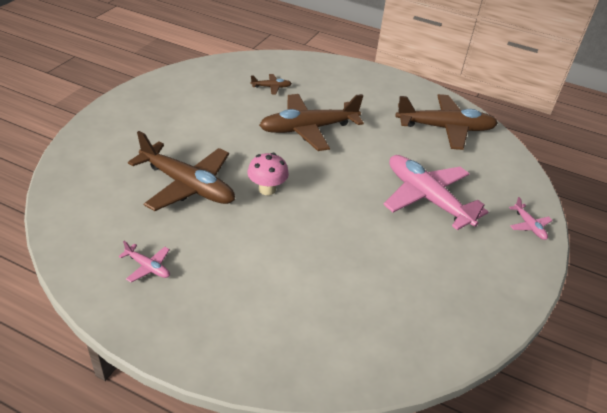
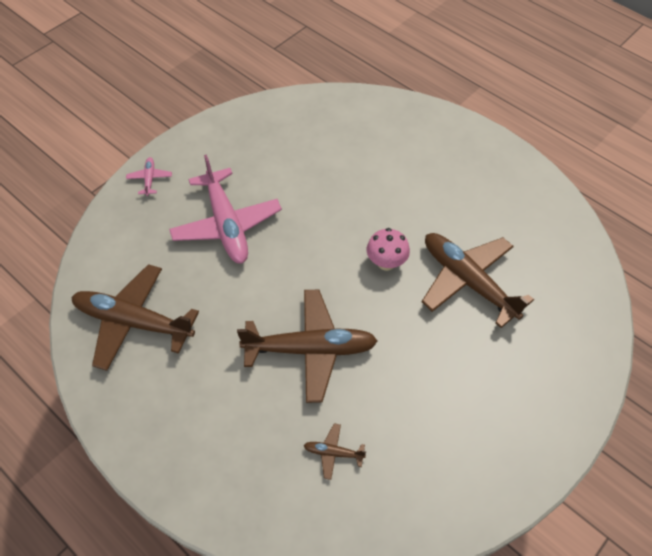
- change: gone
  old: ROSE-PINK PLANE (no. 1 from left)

--

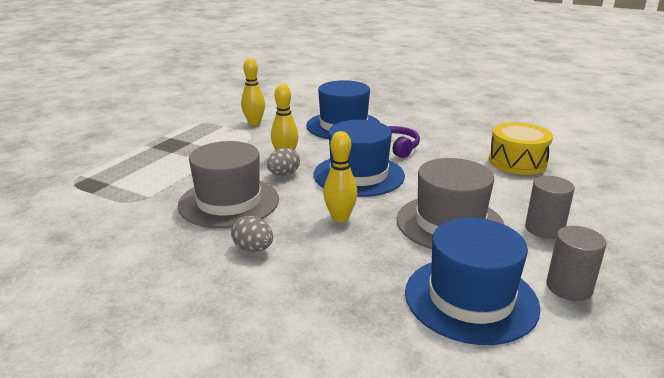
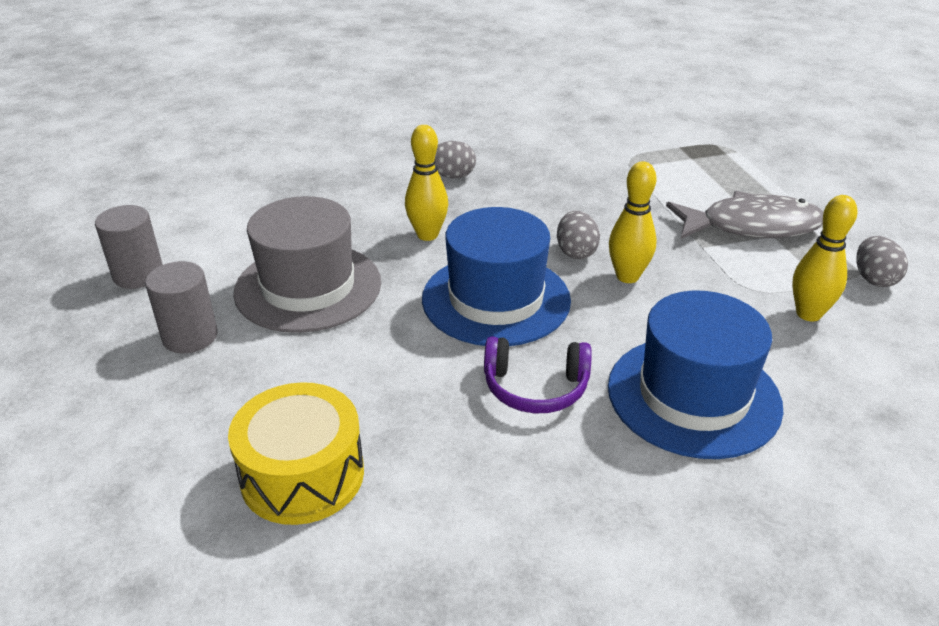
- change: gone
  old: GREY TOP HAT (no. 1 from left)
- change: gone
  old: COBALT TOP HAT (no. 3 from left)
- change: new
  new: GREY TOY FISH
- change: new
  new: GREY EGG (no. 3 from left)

◆ **THE TASK**:
Go through the listing above and copy each line in which the string "from" is found.

◆ **THE COMPLETED TASK**:
  old: ROSE-PINK PLANE (no. 1 from left)
  old: GREY TOP HAT (no. 1 from left)
  old: COBALT TOP HAT (no. 3 from left)
  new: GREY EGG (no. 3 from left)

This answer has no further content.